== What the task requires ==
From the line that holds "nothing => yellow cheese wedge (352, 469)" down to the last line of the listing below, transcribe exactly and only those lines. Leave pictures out.

== Source records ==

=== Begin Enclosure ===

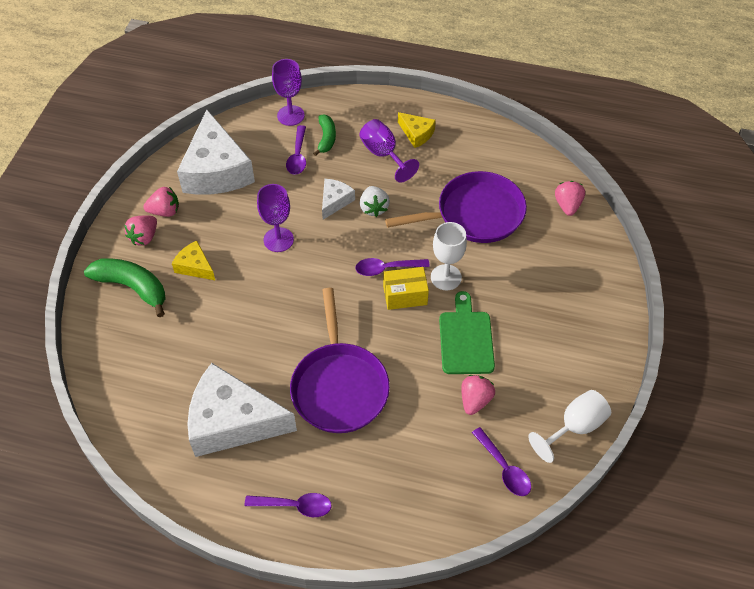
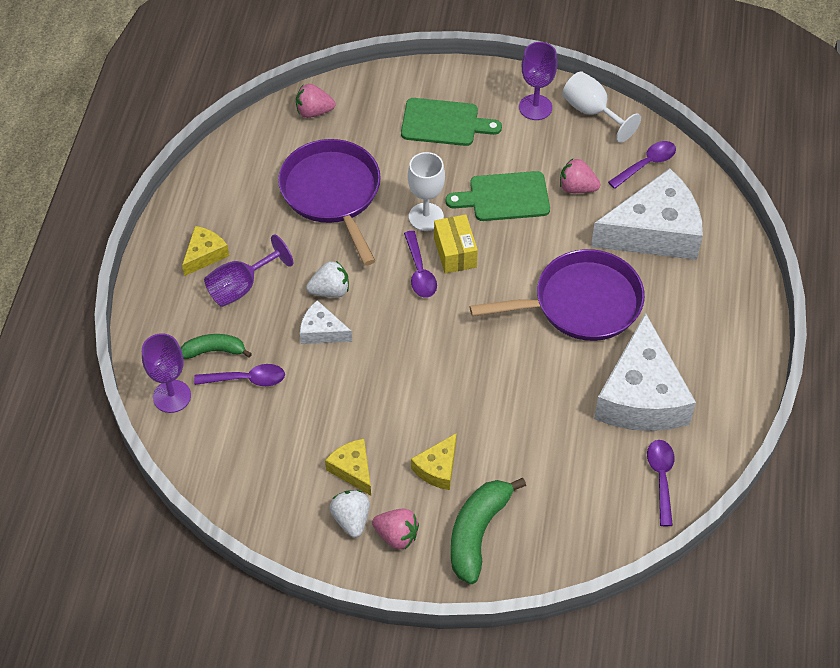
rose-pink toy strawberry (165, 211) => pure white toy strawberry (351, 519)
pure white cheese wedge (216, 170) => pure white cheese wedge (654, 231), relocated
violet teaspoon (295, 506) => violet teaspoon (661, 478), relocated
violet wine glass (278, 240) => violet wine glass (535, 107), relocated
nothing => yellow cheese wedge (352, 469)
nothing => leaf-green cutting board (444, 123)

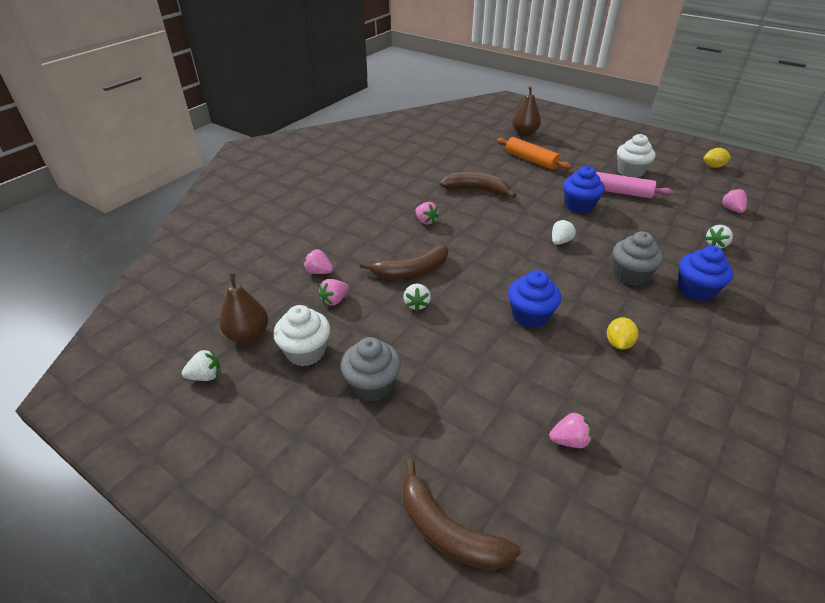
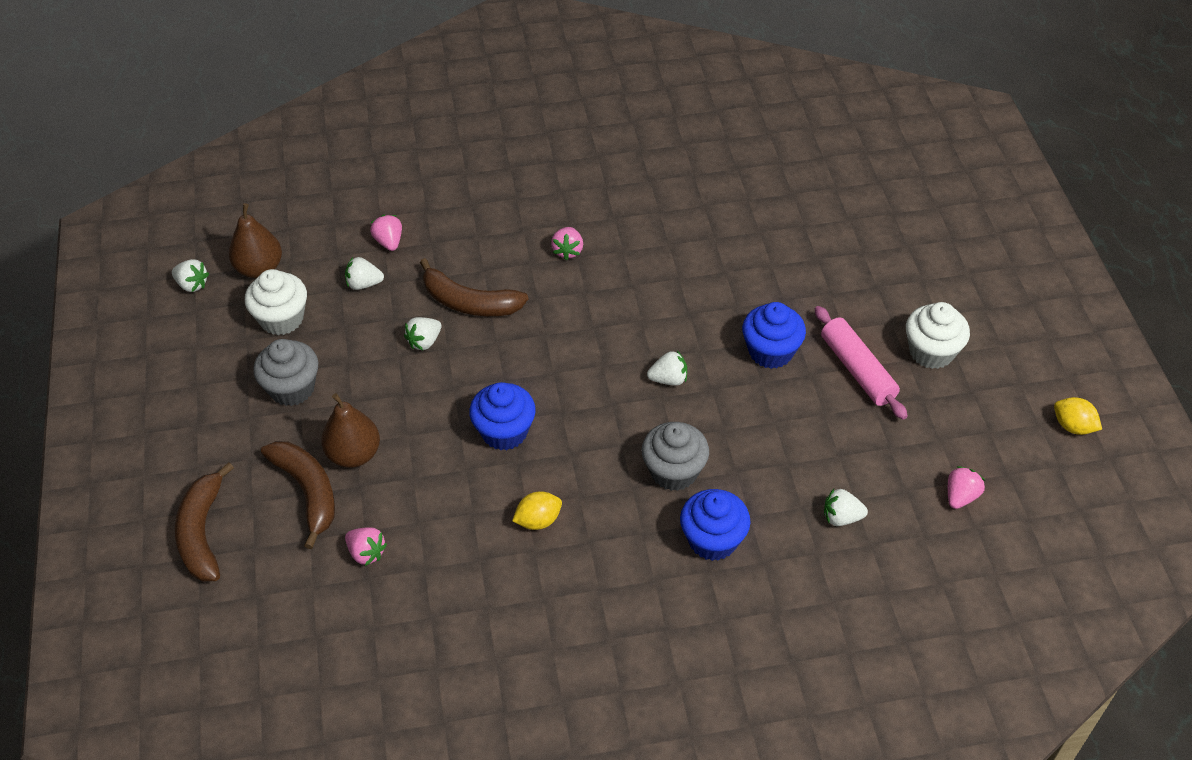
rose-pink toy strawberry (334, 300) => pure white toy strawberry (364, 284)
dark brown banana (476, 190) => dark brown banana (308, 492), relocated
bright orange pastry roller (531, 160) => nothing
dark brown pear (524, 133) => dark brown pear (354, 454), relocated

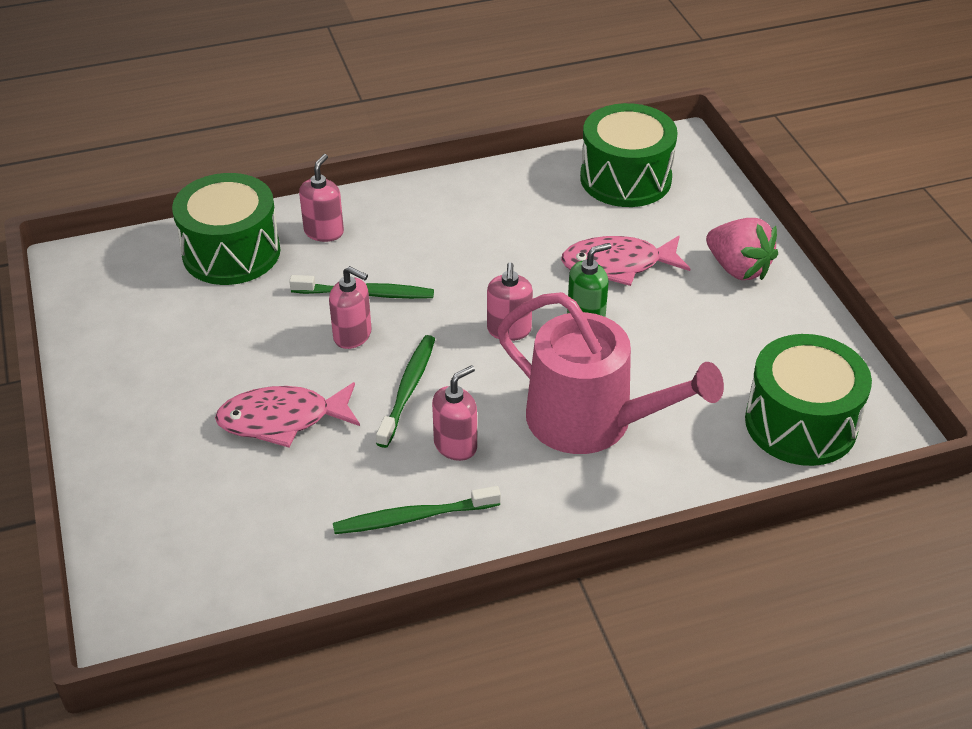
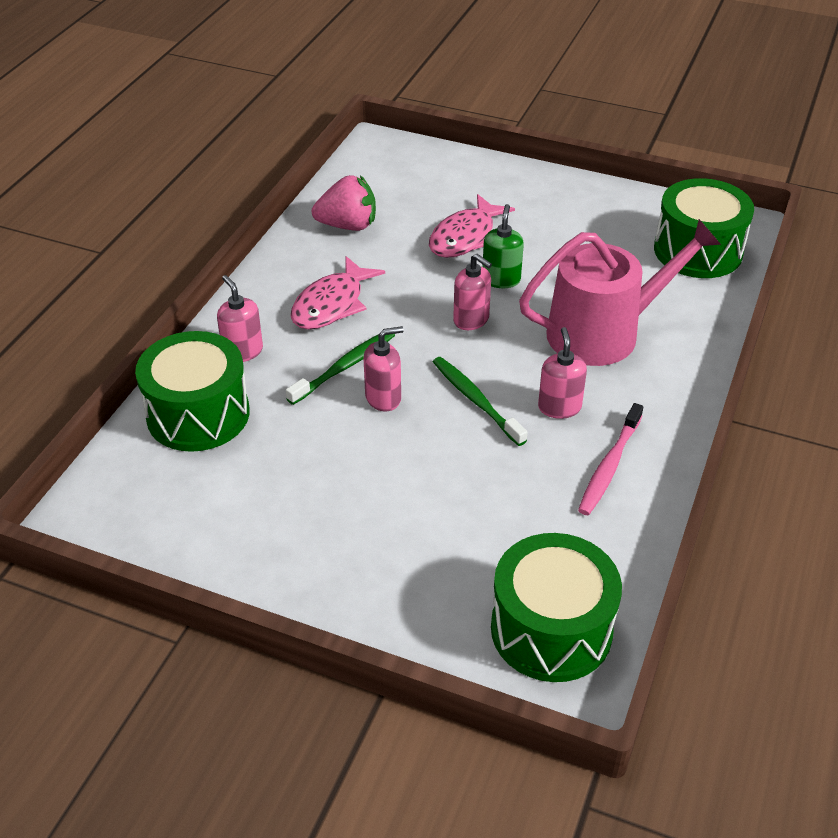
rose-pink toy fish (282, 420) => rose-pink toy fish (332, 304), relocated
leaf-green tooth brush (413, 517) => rose-pink tooth brush (609, 466)
leaf-green toy drum (625, 178) => leaf-green toy drum (551, 629), relocated
rose-pink toy strawberry (738, 268) => rose-pink toy strawberry (348, 225), relocated

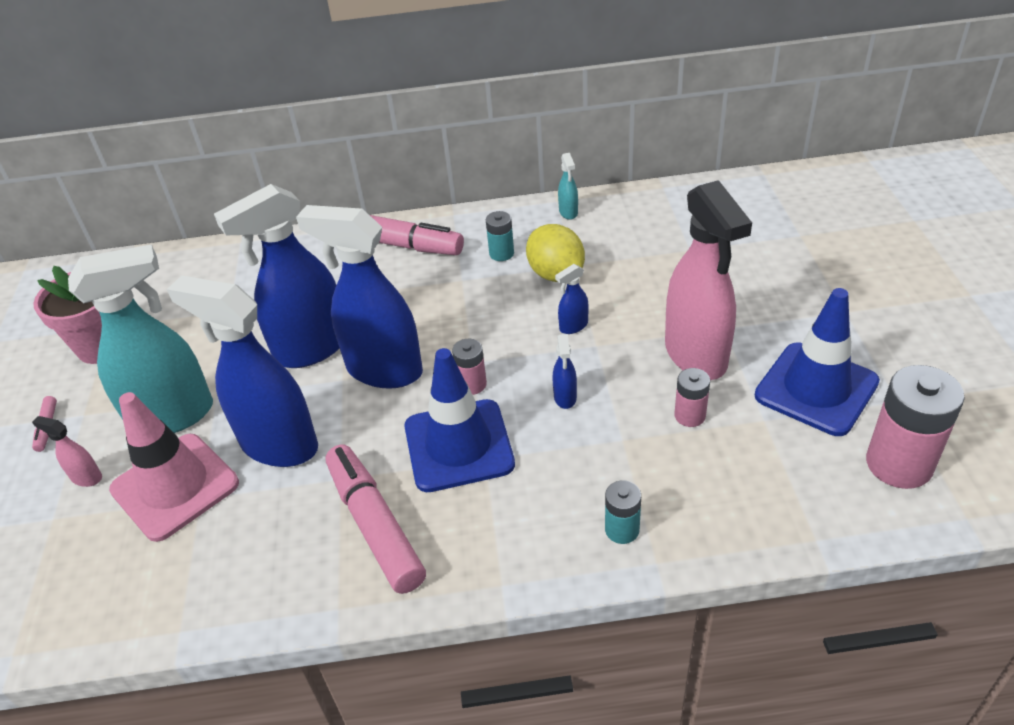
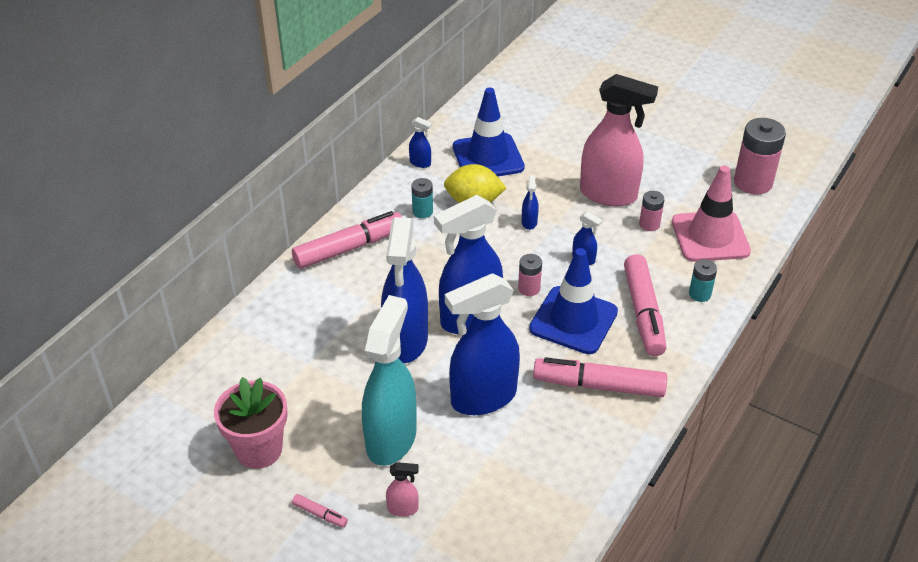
rose-pink spray cleaner (86, 477) => rose-pink spray cleaner (403, 509), 150 degrees counterclockwise
rose-pink traffic cone (175, 486) => rose-pink traffic cone (710, 237), relocated
aqua spray cleaner (568, 212) => blue spray cleaner (420, 163)
blue traffic cone (816, 389) => blue traffic cone (488, 157), relocated
nothing => rose-pink marker (643, 312)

=== End Enclosure ===

== Exercise output ==
nothing => yellow cheese wedge (352, 469)
nothing => leaf-green cutting board (444, 123)

rose-pink toy strawberry (334, 300) => pure white toy strawberry (364, 284)
dark brown banana (476, 190) => dark brown banana (308, 492), relocated
bright orange pastry roller (531, 160) => nothing
dark brown pear (524, 133) => dark brown pear (354, 454), relocated

rose-pink toy fish (282, 420) => rose-pink toy fish (332, 304), relocated
leaf-green tooth brush (413, 517) => rose-pink tooth brush (609, 466)
leaf-green toy drum (625, 178) => leaf-green toy drum (551, 629), relocated
rose-pink toy strawberry (738, 268) => rose-pink toy strawberry (348, 225), relocated

rose-pink spray cleaner (86, 477) => rose-pink spray cleaner (403, 509), 150 degrees counterclockwise
rose-pink traffic cone (175, 486) => rose-pink traffic cone (710, 237), relocated
aqua spray cleaner (568, 212) => blue spray cleaner (420, 163)
blue traffic cone (816, 389) => blue traffic cone (488, 157), relocated
nothing => rose-pink marker (643, 312)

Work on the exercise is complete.